[Modification records]
========
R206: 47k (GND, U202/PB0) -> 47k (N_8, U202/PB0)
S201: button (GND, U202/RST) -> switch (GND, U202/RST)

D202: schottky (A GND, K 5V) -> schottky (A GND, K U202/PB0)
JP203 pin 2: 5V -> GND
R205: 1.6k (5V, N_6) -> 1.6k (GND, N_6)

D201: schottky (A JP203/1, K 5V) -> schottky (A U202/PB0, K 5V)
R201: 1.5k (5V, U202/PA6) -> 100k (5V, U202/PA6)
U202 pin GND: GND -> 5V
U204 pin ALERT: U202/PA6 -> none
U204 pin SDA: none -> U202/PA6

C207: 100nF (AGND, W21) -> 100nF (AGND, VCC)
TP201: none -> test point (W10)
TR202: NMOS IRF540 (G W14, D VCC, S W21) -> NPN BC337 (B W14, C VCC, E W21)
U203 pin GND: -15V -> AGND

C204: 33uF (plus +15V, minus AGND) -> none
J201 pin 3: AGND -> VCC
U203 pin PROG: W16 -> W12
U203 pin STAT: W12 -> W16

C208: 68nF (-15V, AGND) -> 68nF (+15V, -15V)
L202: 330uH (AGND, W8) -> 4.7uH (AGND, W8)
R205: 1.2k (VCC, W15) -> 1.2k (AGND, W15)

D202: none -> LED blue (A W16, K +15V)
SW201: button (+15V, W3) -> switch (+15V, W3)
========
▶ Exercise description: The required output is each line of the entries that contains the word "button".

▶ Answer box:
S201: button (GND, U202/RST) -> switch (GND, U202/RST)
SW201: button (+15V, W3) -> switch (+15V, W3)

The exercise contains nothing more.